Given records |
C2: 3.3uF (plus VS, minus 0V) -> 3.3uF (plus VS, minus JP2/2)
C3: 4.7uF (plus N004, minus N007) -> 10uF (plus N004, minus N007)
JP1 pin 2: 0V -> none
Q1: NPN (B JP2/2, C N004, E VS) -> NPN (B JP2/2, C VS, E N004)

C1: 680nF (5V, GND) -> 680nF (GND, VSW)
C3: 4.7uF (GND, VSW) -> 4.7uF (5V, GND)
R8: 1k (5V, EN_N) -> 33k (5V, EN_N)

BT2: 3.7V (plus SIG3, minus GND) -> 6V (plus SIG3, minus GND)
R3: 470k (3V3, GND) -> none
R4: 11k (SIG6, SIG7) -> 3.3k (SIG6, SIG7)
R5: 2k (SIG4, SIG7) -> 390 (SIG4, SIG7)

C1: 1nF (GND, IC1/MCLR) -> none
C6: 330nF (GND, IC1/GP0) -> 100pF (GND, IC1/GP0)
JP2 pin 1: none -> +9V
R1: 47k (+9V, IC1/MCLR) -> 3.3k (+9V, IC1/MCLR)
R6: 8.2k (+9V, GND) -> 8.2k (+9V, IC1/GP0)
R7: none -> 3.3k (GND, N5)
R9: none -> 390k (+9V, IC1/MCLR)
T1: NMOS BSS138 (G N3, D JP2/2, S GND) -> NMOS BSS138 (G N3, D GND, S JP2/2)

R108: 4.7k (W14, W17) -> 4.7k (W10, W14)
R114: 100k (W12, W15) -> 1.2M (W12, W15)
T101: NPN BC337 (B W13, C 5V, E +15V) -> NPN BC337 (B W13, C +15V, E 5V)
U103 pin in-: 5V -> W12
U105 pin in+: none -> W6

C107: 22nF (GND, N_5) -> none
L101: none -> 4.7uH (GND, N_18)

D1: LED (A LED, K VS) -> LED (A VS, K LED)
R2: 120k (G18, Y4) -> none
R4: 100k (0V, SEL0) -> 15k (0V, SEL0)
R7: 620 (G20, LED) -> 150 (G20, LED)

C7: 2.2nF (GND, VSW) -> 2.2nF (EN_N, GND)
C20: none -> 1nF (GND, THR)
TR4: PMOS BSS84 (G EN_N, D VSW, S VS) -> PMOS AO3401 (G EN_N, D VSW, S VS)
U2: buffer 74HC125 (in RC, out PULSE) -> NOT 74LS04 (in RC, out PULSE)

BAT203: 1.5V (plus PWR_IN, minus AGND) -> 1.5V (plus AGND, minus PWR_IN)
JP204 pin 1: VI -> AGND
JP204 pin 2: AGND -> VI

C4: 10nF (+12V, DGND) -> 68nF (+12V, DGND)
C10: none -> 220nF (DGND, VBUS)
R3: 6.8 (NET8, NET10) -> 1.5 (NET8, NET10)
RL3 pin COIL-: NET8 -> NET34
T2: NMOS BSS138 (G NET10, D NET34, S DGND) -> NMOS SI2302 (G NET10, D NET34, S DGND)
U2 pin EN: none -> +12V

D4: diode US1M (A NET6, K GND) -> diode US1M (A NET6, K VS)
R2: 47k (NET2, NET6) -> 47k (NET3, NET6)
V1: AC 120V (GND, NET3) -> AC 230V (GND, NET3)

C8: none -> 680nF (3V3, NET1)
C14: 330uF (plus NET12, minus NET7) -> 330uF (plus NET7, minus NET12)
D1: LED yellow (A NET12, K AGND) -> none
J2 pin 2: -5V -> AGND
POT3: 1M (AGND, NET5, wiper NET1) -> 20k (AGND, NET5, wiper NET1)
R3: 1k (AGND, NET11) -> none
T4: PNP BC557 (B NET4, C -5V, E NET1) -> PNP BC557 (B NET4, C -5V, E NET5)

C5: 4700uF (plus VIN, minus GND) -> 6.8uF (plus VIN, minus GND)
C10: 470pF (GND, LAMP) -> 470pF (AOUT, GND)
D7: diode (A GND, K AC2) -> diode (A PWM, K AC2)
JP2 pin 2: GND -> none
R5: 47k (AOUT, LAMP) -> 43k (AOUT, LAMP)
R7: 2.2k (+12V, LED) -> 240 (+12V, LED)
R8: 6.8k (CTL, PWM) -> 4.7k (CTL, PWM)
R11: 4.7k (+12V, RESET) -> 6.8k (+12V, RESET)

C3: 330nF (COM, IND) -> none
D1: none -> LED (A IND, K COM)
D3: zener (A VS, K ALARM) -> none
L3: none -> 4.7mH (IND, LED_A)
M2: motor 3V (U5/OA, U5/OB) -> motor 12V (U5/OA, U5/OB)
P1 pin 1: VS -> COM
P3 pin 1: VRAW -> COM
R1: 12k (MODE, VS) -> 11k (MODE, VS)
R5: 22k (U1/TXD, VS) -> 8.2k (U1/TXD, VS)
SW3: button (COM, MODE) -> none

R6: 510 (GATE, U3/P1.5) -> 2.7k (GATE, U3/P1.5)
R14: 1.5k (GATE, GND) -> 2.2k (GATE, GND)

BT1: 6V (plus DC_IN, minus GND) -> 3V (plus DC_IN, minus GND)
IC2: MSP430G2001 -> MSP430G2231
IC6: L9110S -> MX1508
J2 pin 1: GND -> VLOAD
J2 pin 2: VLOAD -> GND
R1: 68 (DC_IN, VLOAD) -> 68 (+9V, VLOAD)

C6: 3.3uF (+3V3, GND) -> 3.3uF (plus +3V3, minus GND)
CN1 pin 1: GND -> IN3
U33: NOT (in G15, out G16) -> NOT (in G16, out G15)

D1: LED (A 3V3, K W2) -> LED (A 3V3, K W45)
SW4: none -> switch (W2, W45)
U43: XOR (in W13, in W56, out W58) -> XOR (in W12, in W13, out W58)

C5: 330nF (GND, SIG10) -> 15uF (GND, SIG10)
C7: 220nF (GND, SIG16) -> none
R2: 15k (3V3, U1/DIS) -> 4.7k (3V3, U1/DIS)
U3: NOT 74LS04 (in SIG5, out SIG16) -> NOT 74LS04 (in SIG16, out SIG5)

Prompt | The answer must be every line of the records above that holds the word "AGND".

Answer box |
BAT203: 1.5V (plus PWR_IN, minus AGND) -> 1.5V (plus AGND, minus PWR_IN)
JP204 pin 1: VI -> AGND
JP204 pin 2: AGND -> VI
D1: LED yellow (A NET12, K AGND) -> none
J2 pin 2: -5V -> AGND
POT3: 1M (AGND, NET5, wiper NET1) -> 20k (AGND, NET5, wiper NET1)
R3: 1k (AGND, NET11) -> none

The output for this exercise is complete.